What should come back is the data below, word for word, minus any picture.

START RECORD EXTRACTS

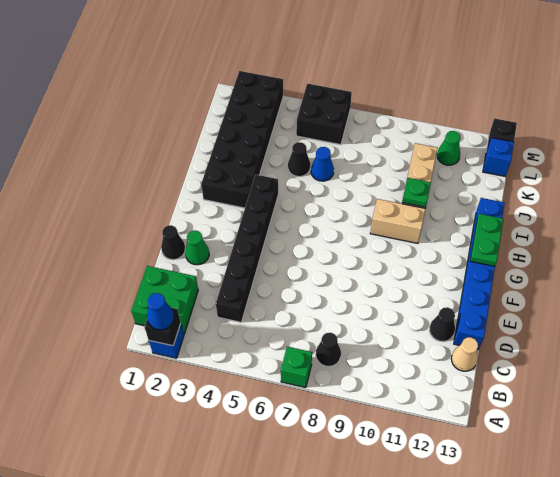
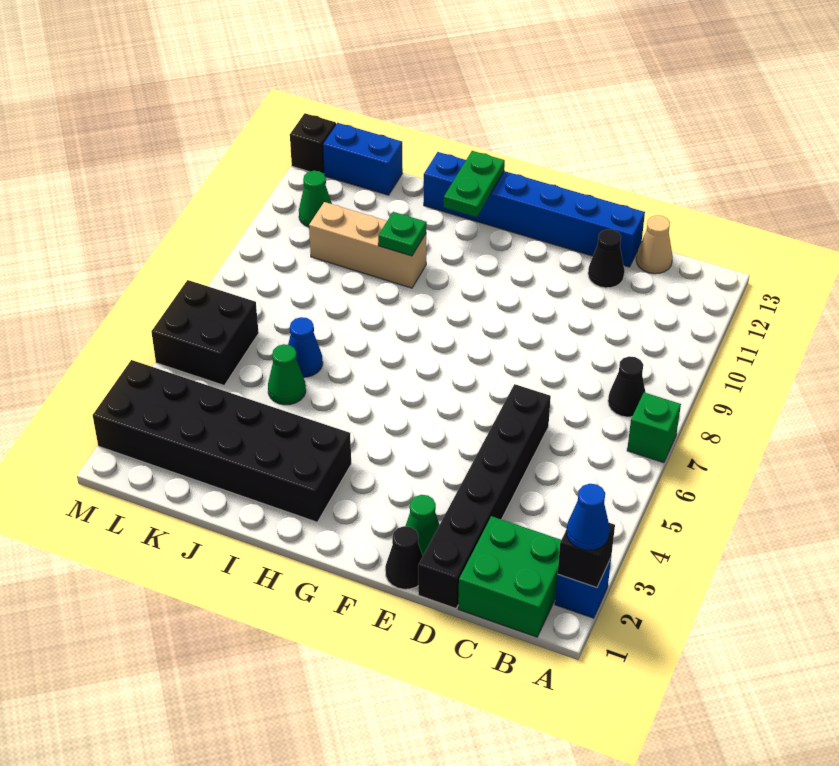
black 1x6 brick [216,175,278,322] -> black 1x6 brick turned to [418,384,551,608]
green 1x2 plate [470,214,503,266] -> green 1x2 plate turned to [444,151,505,217]
tan 1x2 brick [370,199,425,243] -> none
black 1x1 cone [288,142,310,177] -> green 1x1 cone [268,344,306,405]
blue 1x1 brick [483,138,514,176] -> blue 1x2 brick [323,123,403,195]

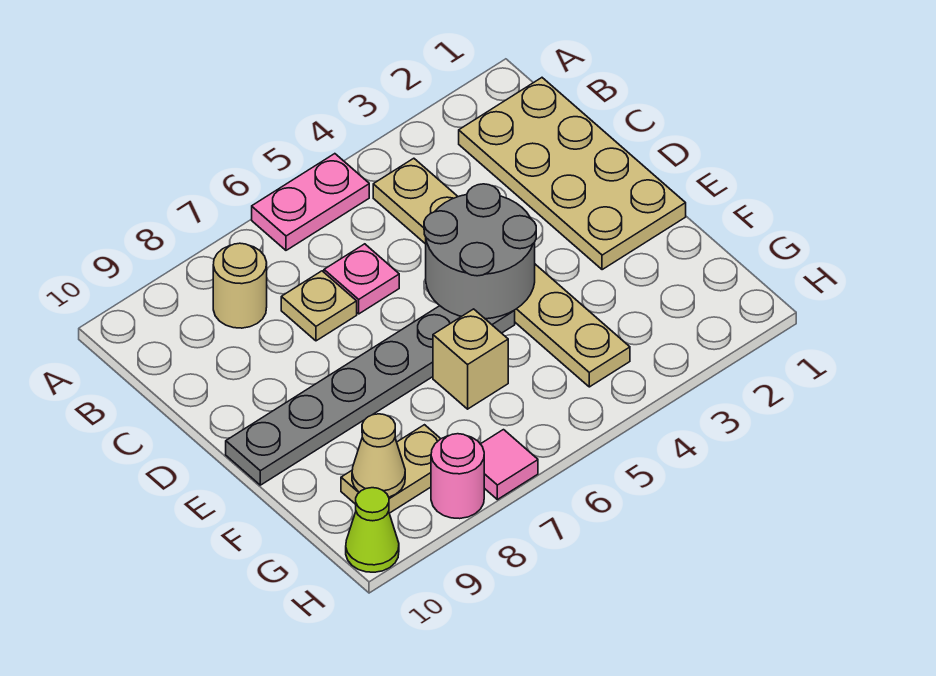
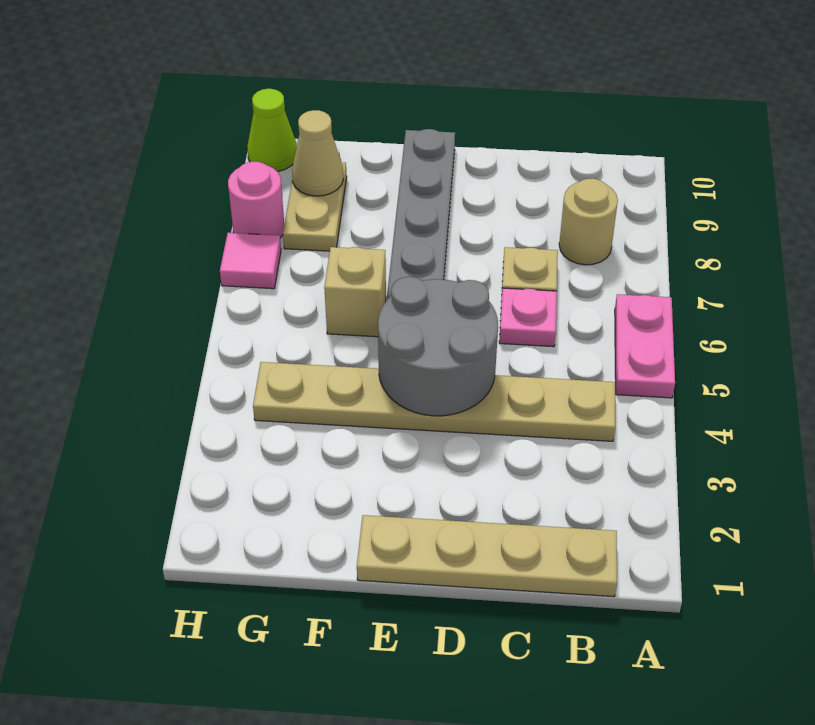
tan 2x4 plate [459,78,686,270] -> tan 1x4 plate [357,515,617,597]

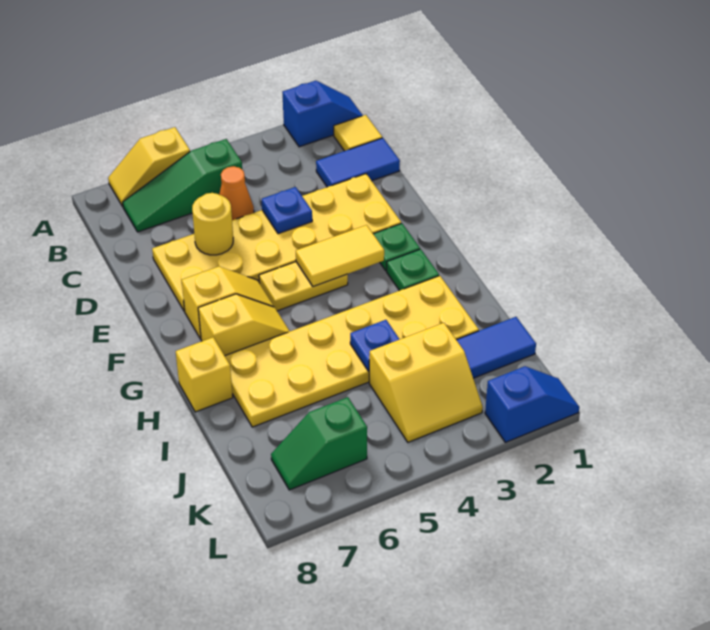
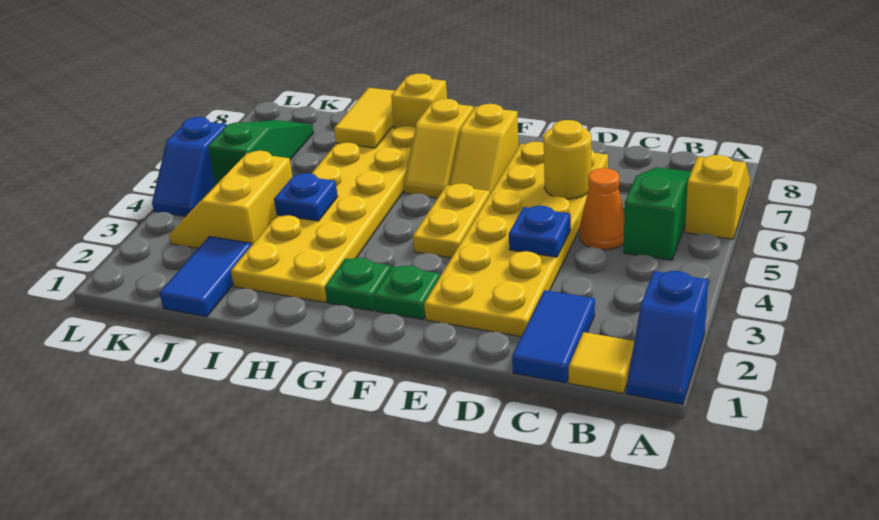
yellow 1x2 tile [296,225,384,287] -> yellow 1x2 tile moved to [334,88,395,148]
green 1x2 slope [271,397,367,490] -> green 1x3 slope [208,120,314,184]
blue 1x2 slope [485,366,579,442] -> blue 1x2 slope moved to [152,117,227,216]

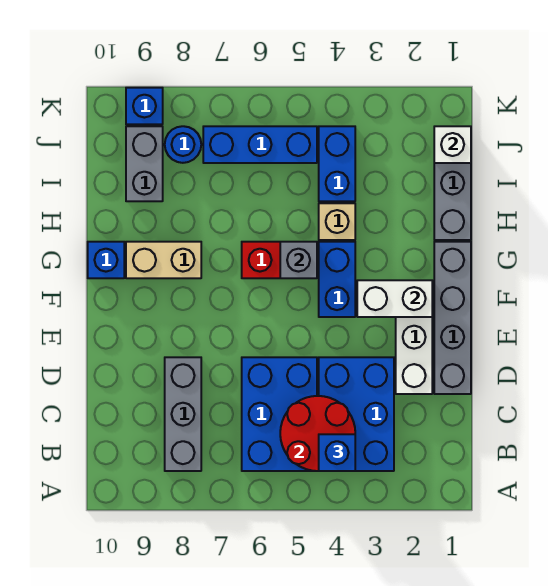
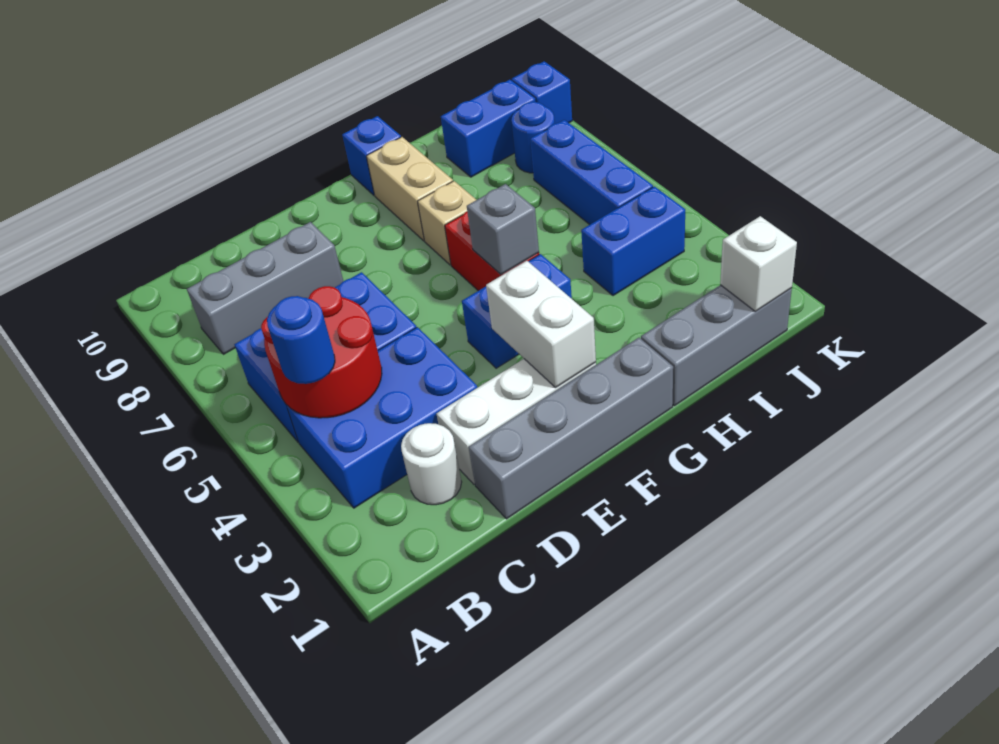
blue 1x1 brick [319,434,355,471] -> blue 1x1 round brick [267,296,335,384]
none -> white 1x1 round brick [401,423,462,505]
tan 1x1 brick [319,203,355,240] -> tan 1x1 brick moved to [417,181,476,265]
grey 1x2 brick [126,126,163,201] -> blue 1x2 brick [441,80,536,177]

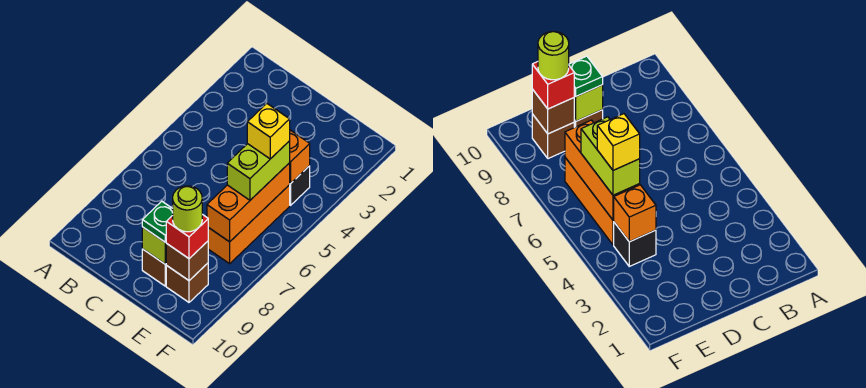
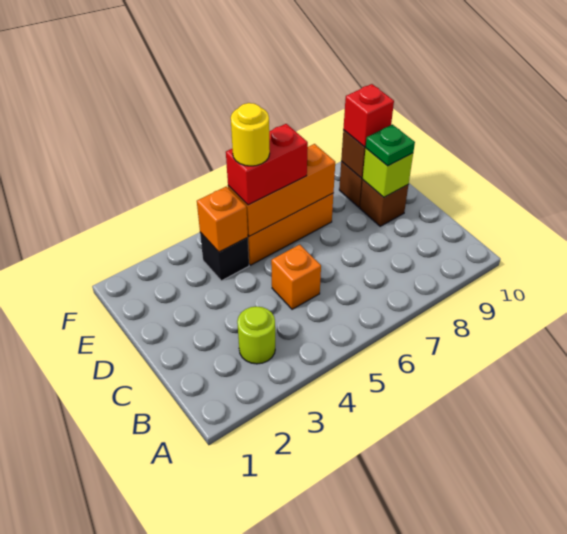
none -> orange 1x1 brick [271,245,321,309]
lime 1x2 brick [227,141,290,200] -> red 1x2 brick [226,124,308,205]
yellow 1x1 brick [247,103,290,159] -> yellow 1x1 round brick [231,103,270,166]
lime 1x1 round brick [173,186,202,232] -> lime 1x1 round brick moved to [237,306,275,364]

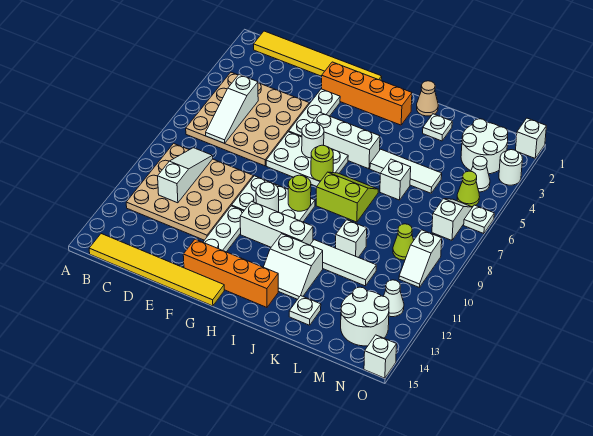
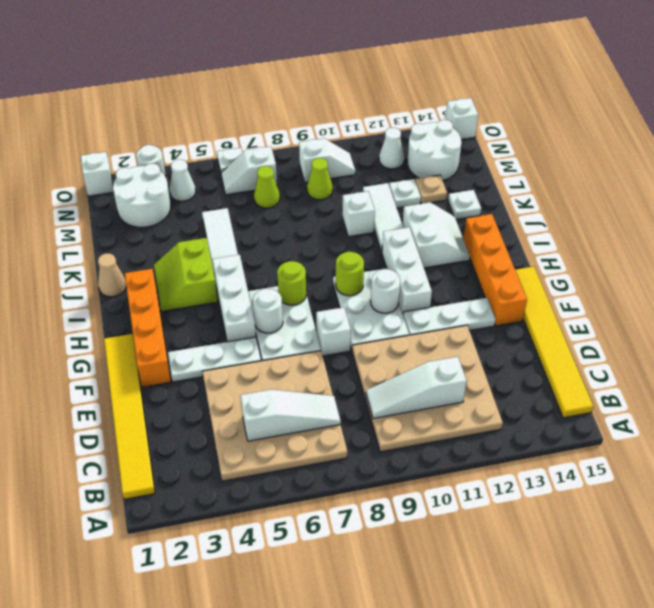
lime 2x2 slope [316,172,378,222] -> lime 2x2 slope moved to [154,238,218,311]
white 1x1 plate [423,114,452,141] -> white 1x1 plate moved to [389,179,421,208]
white 1x1 brick [380,159,411,200] -> white 1x1 brick moved to [316,307,351,356]
none -> tan 1x1 plate [415,175,447,204]
lime 1x1 cone [457,171,480,207] -> lime 1x1 cone moved to [254,166,280,208]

END RECORD EXTRACTS

SOLVED PROBLEM:
black 1x6 brick [216,175,278,322] -> black 1x6 brick turned to [418,384,551,608]
green 1x2 plate [470,214,503,266] -> green 1x2 plate turned to [444,151,505,217]
tan 1x2 brick [370,199,425,243] -> none
black 1x1 cone [288,142,310,177] -> green 1x1 cone [268,344,306,405]
blue 1x1 brick [483,138,514,176] -> blue 1x2 brick [323,123,403,195]

tan 2x4 plate [459,78,686,270] -> tan 1x4 plate [357,515,617,597]

yellow 1x2 tile [296,225,384,287] -> yellow 1x2 tile moved to [334,88,395,148]
green 1x2 slope [271,397,367,490] -> green 1x3 slope [208,120,314,184]
blue 1x2 slope [485,366,579,442] -> blue 1x2 slope moved to [152,117,227,216]

blue 1x1 brick [319,434,355,471] -> blue 1x1 round brick [267,296,335,384]
none -> white 1x1 round brick [401,423,462,505]
tan 1x1 brick [319,203,355,240] -> tan 1x1 brick moved to [417,181,476,265]
grey 1x2 brick [126,126,163,201] -> blue 1x2 brick [441,80,536,177]

none -> orange 1x1 brick [271,245,321,309]
lime 1x2 brick [227,141,290,200] -> red 1x2 brick [226,124,308,205]
yellow 1x1 brick [247,103,290,159] -> yellow 1x1 round brick [231,103,270,166]
lime 1x1 round brick [173,186,202,232] -> lime 1x1 round brick moved to [237,306,275,364]

lime 2x2 slope [316,172,378,222] -> lime 2x2 slope moved to [154,238,218,311]
white 1x1 plate [423,114,452,141] -> white 1x1 plate moved to [389,179,421,208]
white 1x1 brick [380,159,411,200] -> white 1x1 brick moved to [316,307,351,356]
none -> tan 1x1 plate [415,175,447,204]
lime 1x1 cone [457,171,480,207] -> lime 1x1 cone moved to [254,166,280,208]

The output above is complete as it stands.